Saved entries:
== Segment start ==
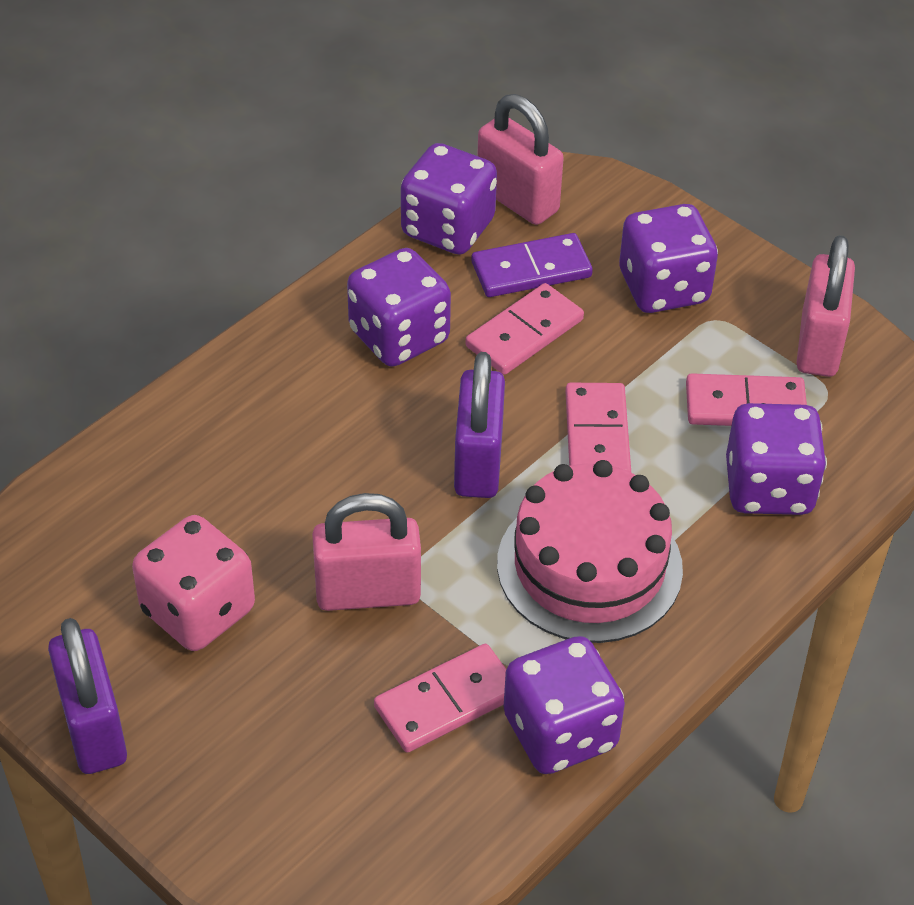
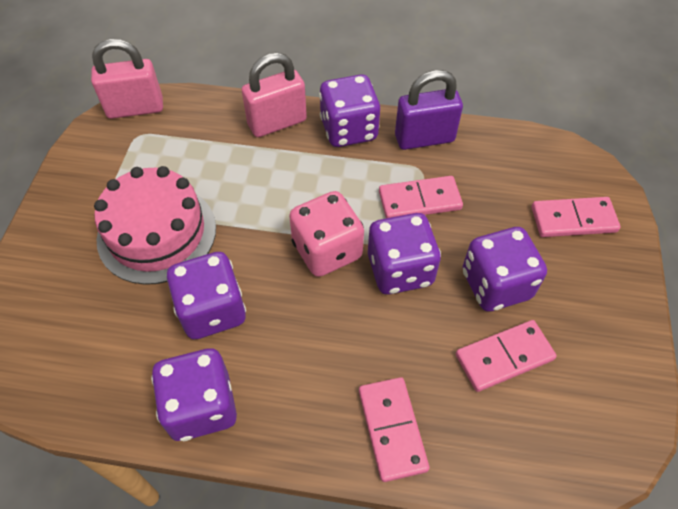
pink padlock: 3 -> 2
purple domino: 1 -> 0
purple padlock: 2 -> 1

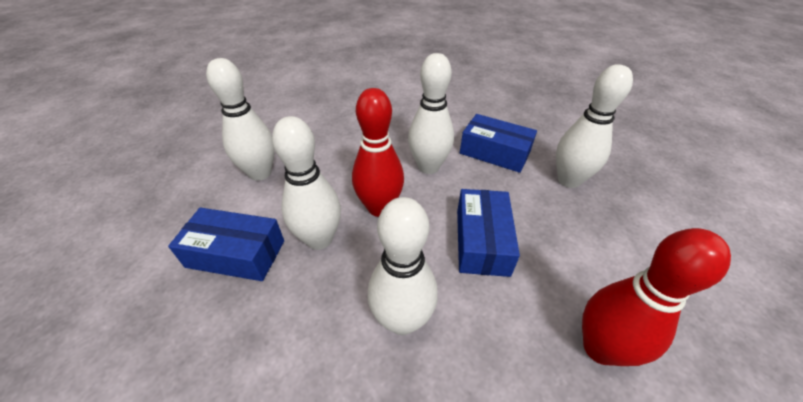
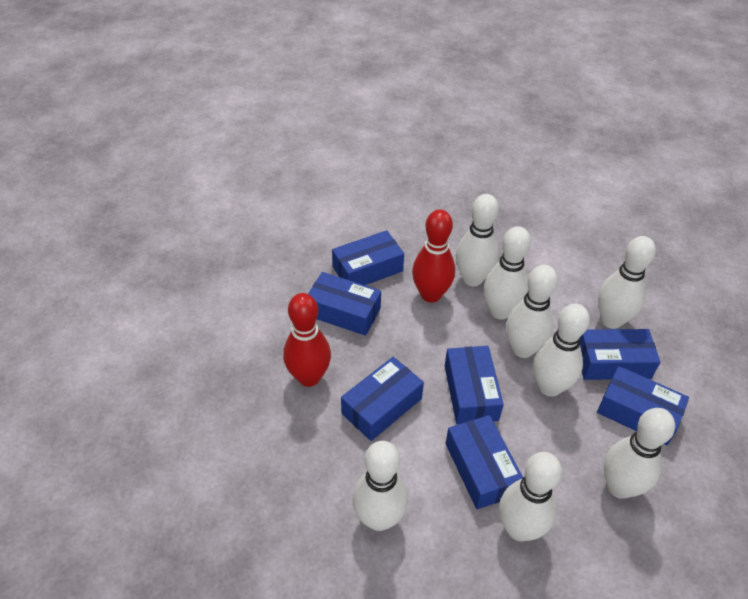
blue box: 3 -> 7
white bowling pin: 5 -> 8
== Segment end ==
== Segment start ==
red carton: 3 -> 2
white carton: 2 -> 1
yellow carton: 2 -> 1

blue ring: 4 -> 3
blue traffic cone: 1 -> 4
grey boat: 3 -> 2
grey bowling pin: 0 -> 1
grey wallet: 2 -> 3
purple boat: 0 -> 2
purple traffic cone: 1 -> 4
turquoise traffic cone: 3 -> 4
== Segment end ==
Will you return exactly the lines above from the one with "yellow carton: 2 -> 1" down to the one with "turquoise traffic cone: 3 -> 4", counting both as part of the range?

yellow carton: 2 -> 1

blue ring: 4 -> 3
blue traffic cone: 1 -> 4
grey boat: 3 -> 2
grey bowling pin: 0 -> 1
grey wallet: 2 -> 3
purple boat: 0 -> 2
purple traffic cone: 1 -> 4
turquoise traffic cone: 3 -> 4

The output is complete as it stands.